* Extracted records *
[Start of Attachment]
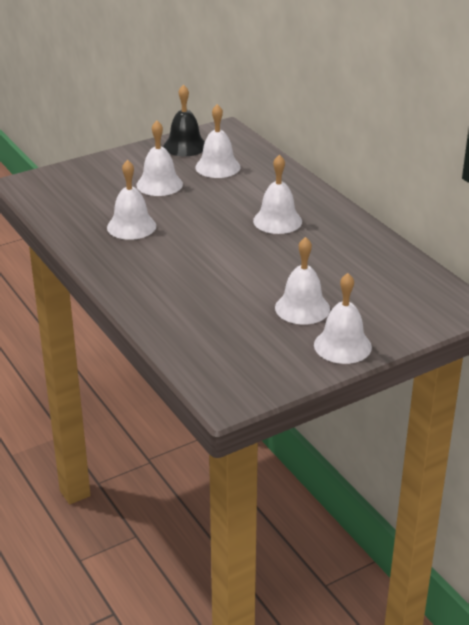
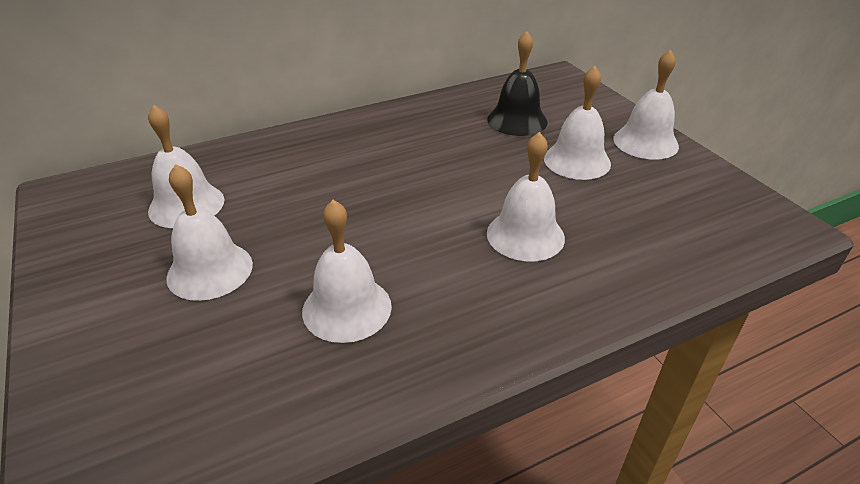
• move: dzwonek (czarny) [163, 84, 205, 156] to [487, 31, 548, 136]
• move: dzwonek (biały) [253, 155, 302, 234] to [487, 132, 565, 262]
[End of Attachment]
[Start of Attachment]
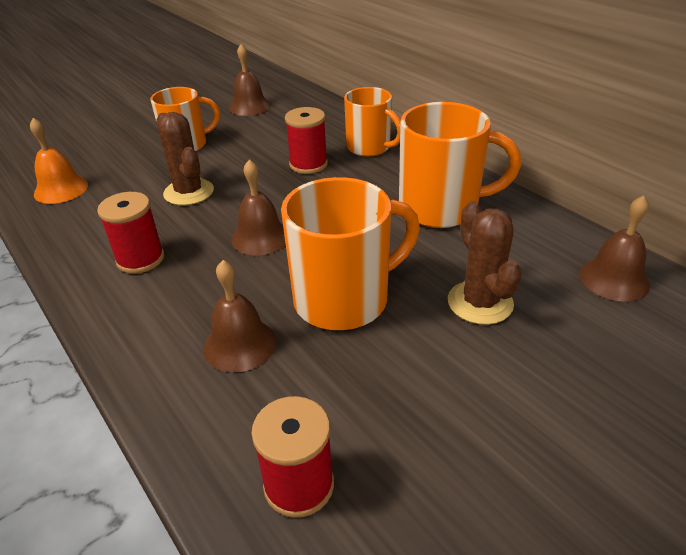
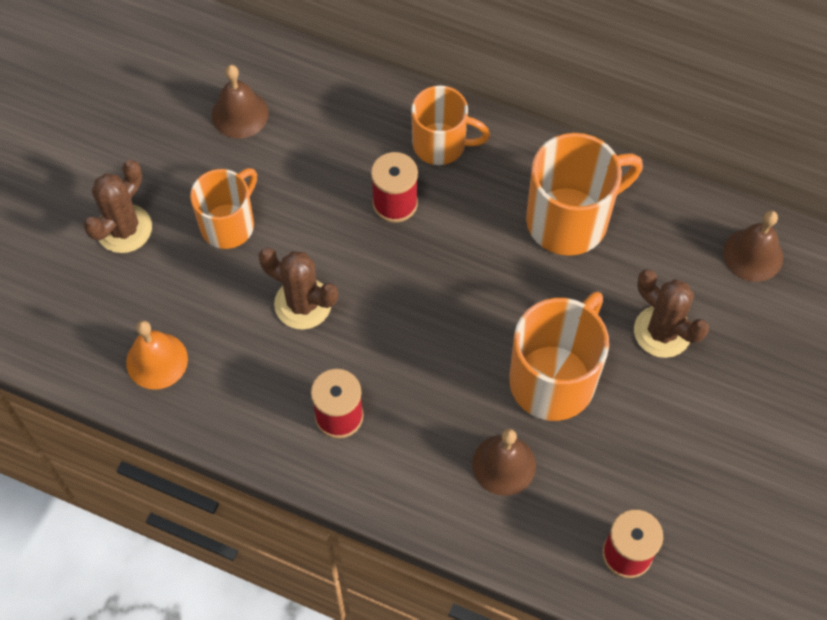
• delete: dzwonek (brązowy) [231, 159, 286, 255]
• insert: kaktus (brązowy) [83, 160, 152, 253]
[End of Attachment]
* Exercise *
Taking the entries above, write out exactly the lines starting with the line containing "31, 548, 136]" and going on through the line containing "132, 565, 262]", both included, and nothing else.

* Result of this task *
• move: dzwonek (czarny) [163, 84, 205, 156] to [487, 31, 548, 136]
• move: dzwonek (biały) [253, 155, 302, 234] to [487, 132, 565, 262]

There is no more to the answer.